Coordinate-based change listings
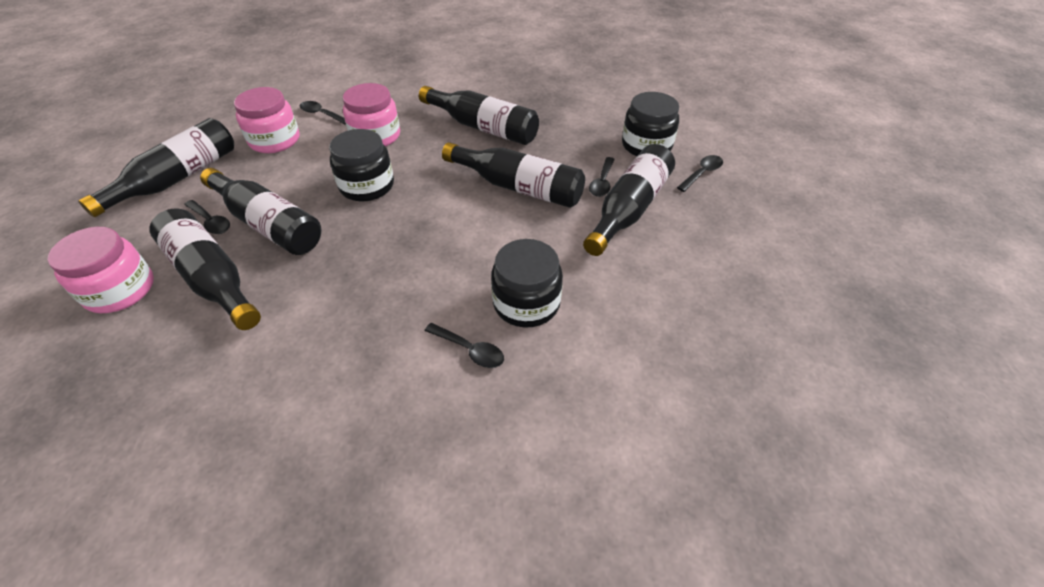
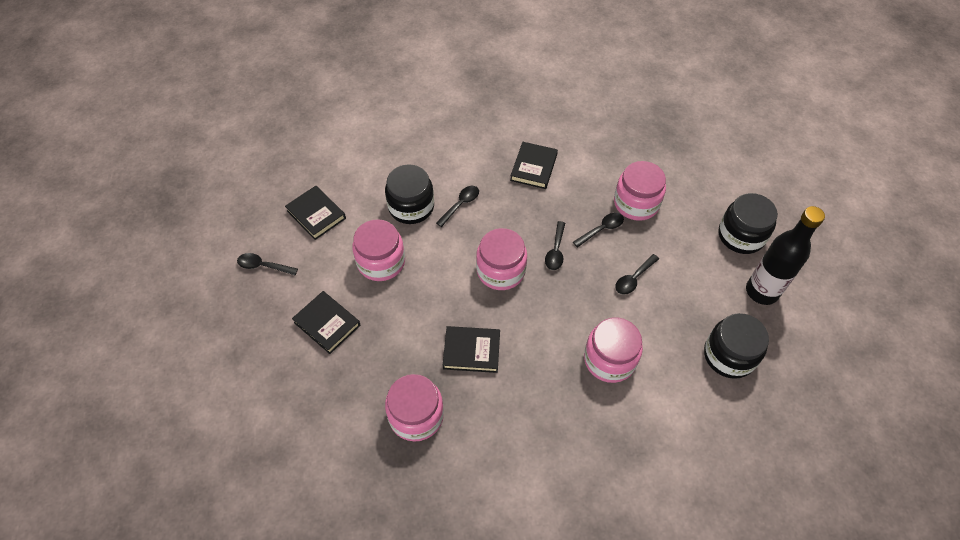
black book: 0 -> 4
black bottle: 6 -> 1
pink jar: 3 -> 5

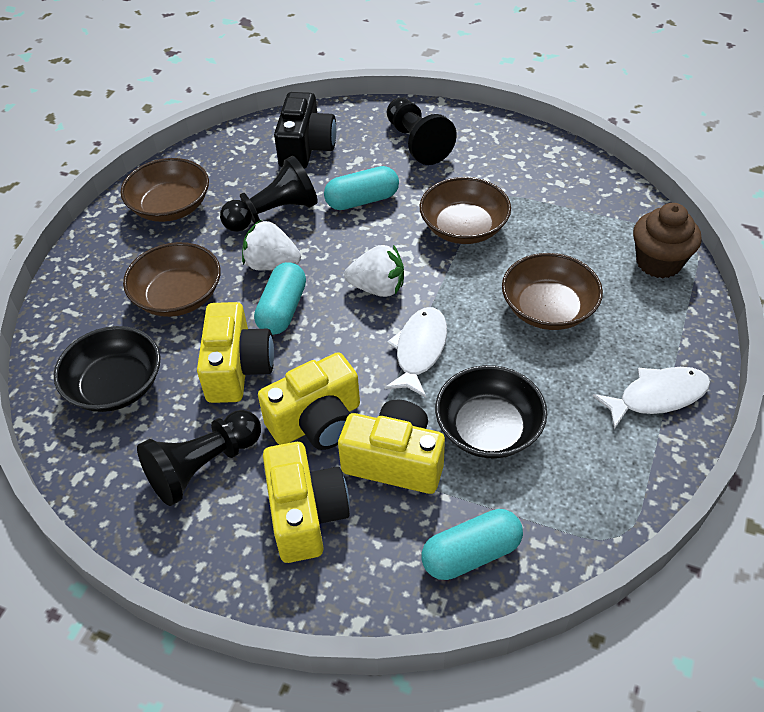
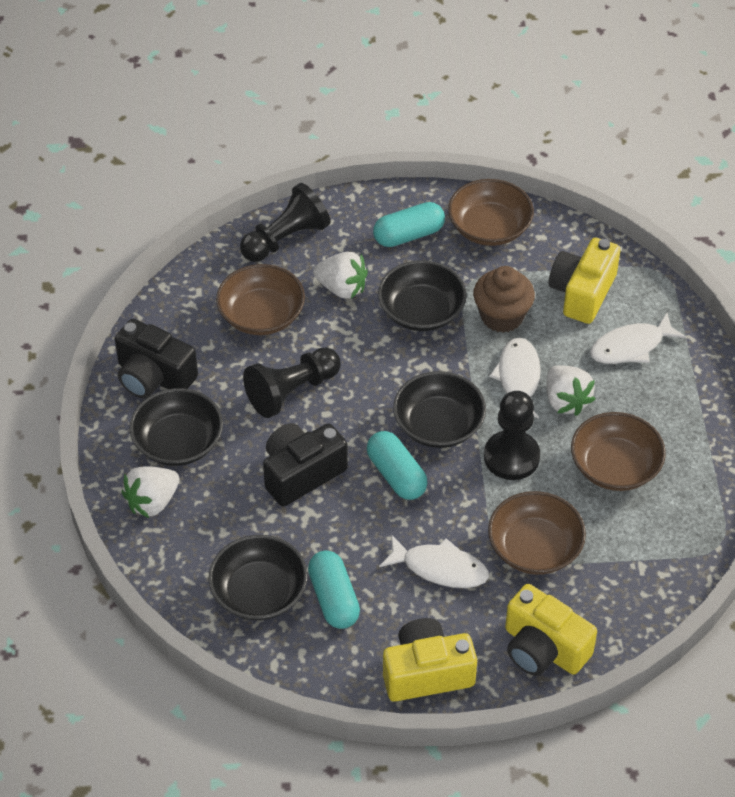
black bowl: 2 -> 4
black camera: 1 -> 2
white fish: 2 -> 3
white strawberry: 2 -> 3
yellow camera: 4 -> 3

==

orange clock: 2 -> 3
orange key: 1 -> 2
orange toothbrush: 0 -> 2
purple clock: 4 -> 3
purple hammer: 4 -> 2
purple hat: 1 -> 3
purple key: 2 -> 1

---

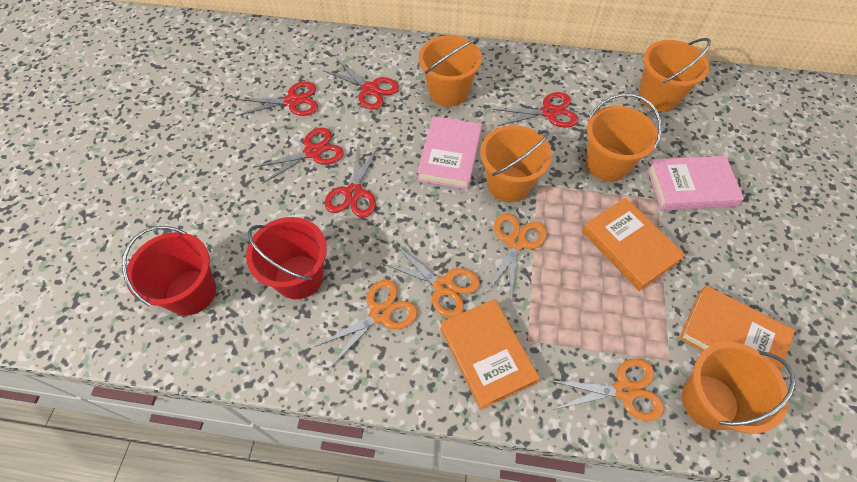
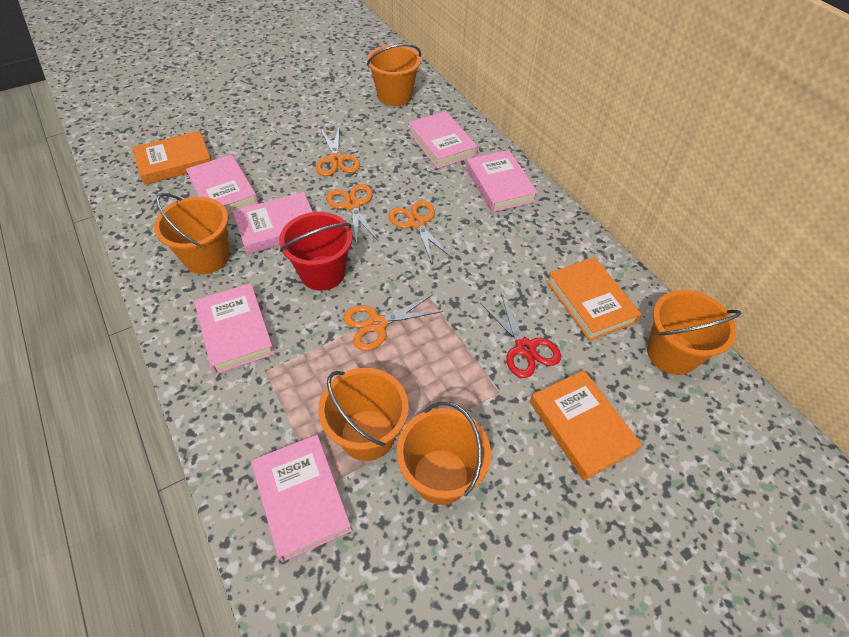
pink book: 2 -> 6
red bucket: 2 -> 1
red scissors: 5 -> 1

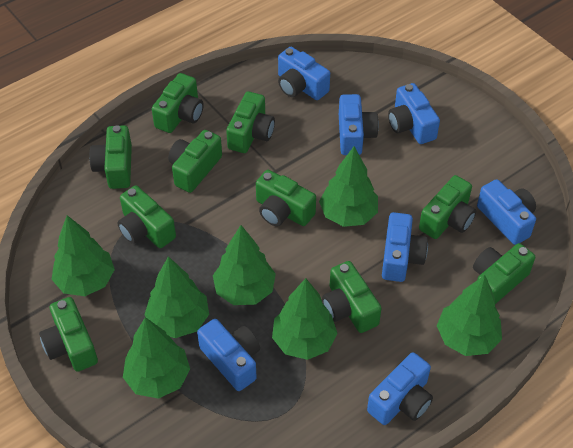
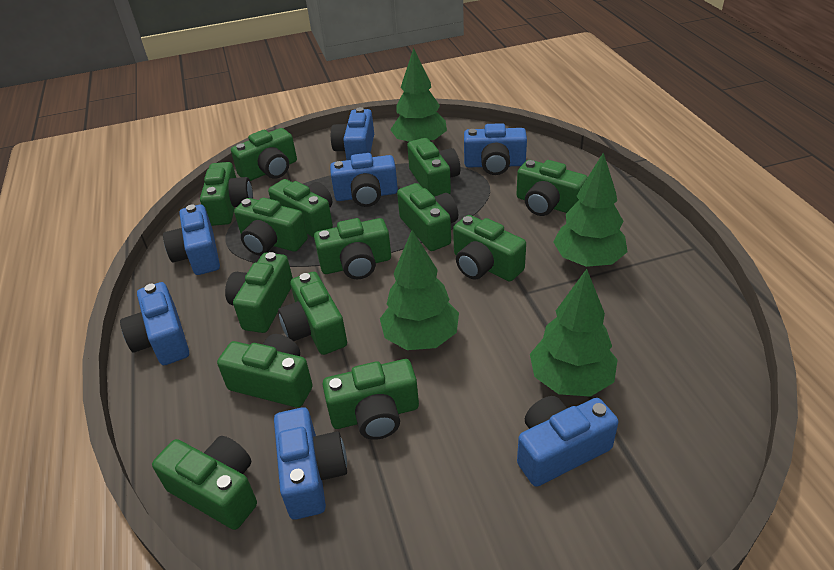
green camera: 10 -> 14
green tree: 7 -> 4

:: Problem requirements ::
Please copy out from the data above, without any picture, exactly the lines running from the one that holds "pink jar: 3 -> 5" through the one that holds "yellow camera: 4 -> 3", and nothing beyond them.

:: Solution to this exercise ::
pink jar: 3 -> 5

black bowl: 2 -> 4
black camera: 1 -> 2
white fish: 2 -> 3
white strawberry: 2 -> 3
yellow camera: 4 -> 3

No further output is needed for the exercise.